### What you will do
Span requested from the data below: the line with "(140, 233) = (618, 350): turquoise" through the line with "(521, 223) = (687, 450): turquoise", both included. Give only these lines again, exactly, and leave every picture out.

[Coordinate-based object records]
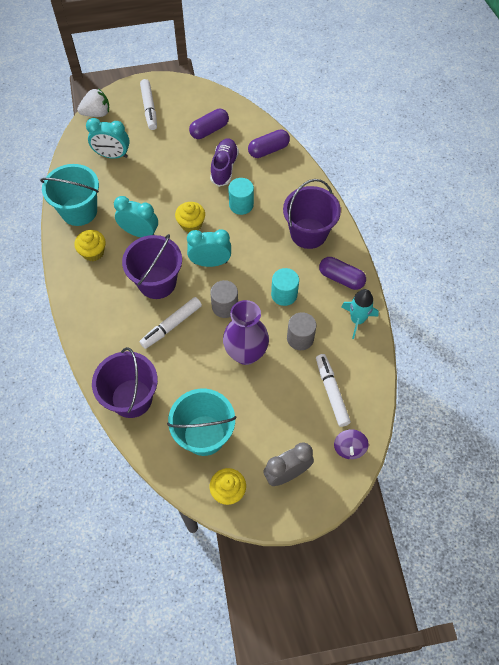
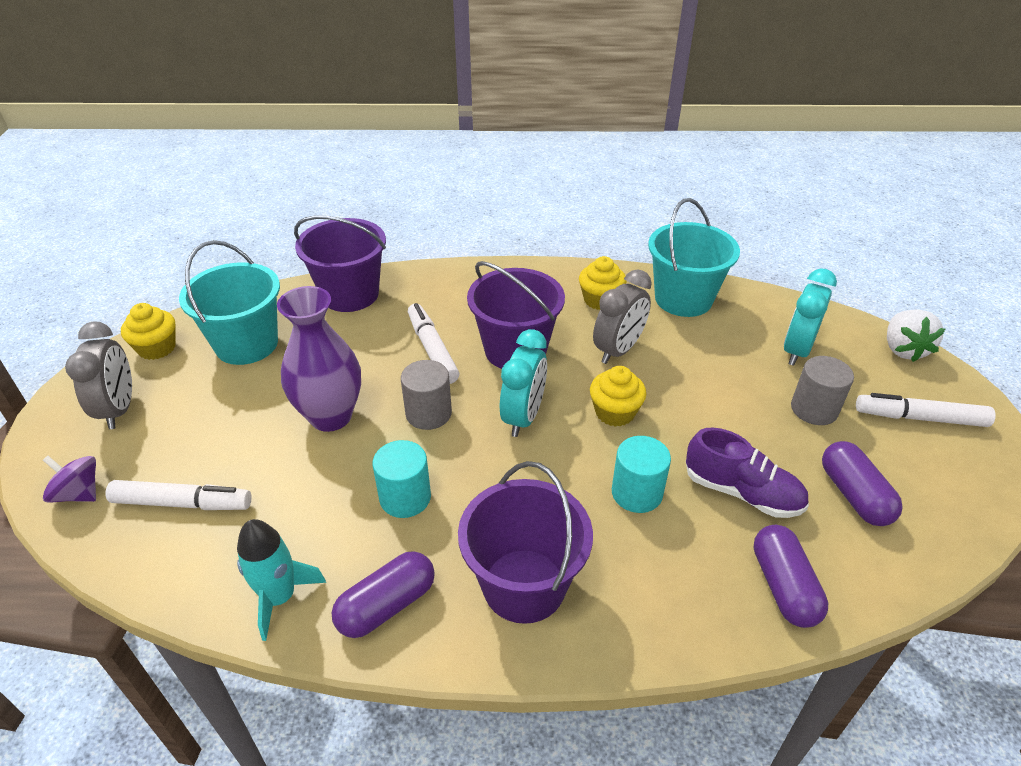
camera: 110 degrees right, 20 degrees down
(140, 233) = (618, 350): turquoise clock -> grey clock
(300, 338) = (307, 493): grey cylinder -> grey cylinder (814, 409)

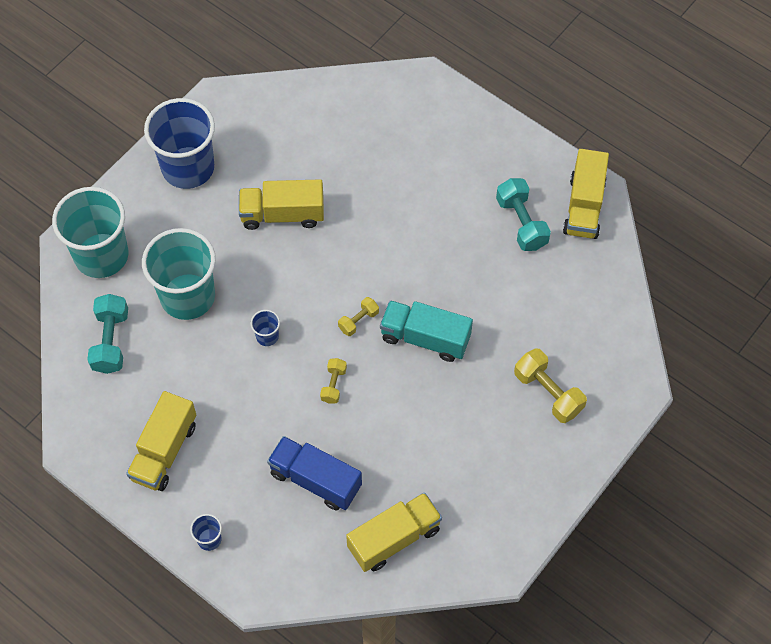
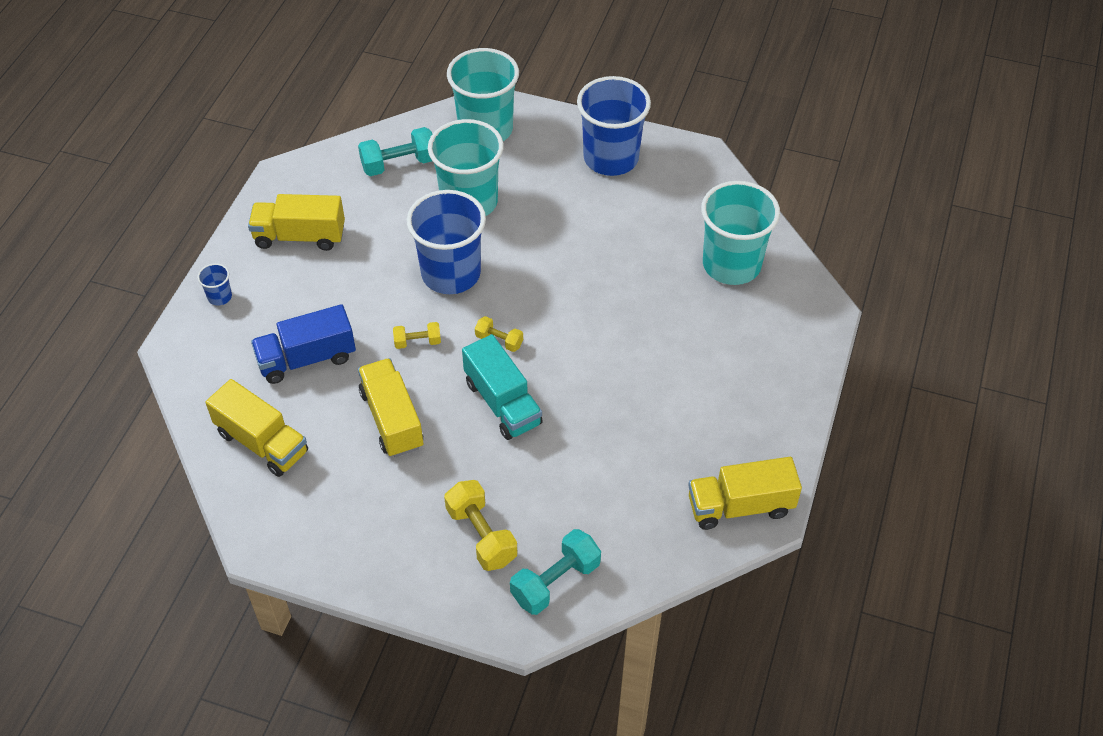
camera: 70 degrees right, 10 degrees down
(267, 336) = (451, 274): blue cup -> blue cup, size x2.46
(282, 214) = (594, 243): yellow truck -> yellow truck (392, 419)
(315, 480) = (307, 359): blue truck -> blue truck turned 120 degrees counterclockwise
(350, 123) = (731, 264): none -> turquoise cup
(425, 338) = (502, 403): turquoise truck -> turquoise truck turned 150 degrees clockwise
(521, 223) = (687, 450): turquoise dumbbell -> turquoise dumbbell (555, 581)
(548, 393) = (481, 535): yellow dumbbell -> yellow dumbbell turned 60 degrees counterclockwise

### Result for this exercise
(140, 233) = (618, 350): turquoise clock -> grey clock
(300, 338) = (307, 493): grey cylinder -> grey cylinder (814, 409)

camera: 70 degrees right, 10 degrees down
(267, 336) = (451, 274): blue cup -> blue cup, size x2.46
(282, 214) = (594, 243): yellow truck -> yellow truck (392, 419)
(315, 480) = (307, 359): blue truck -> blue truck turned 120 degrees counterclockwise
(350, 123) = (731, 264): none -> turquoise cup
(425, 338) = (502, 403): turquoise truck -> turquoise truck turned 150 degrees clockwise
(521, 223) = (687, 450): turquoise dumbbell -> turquoise dumbbell (555, 581)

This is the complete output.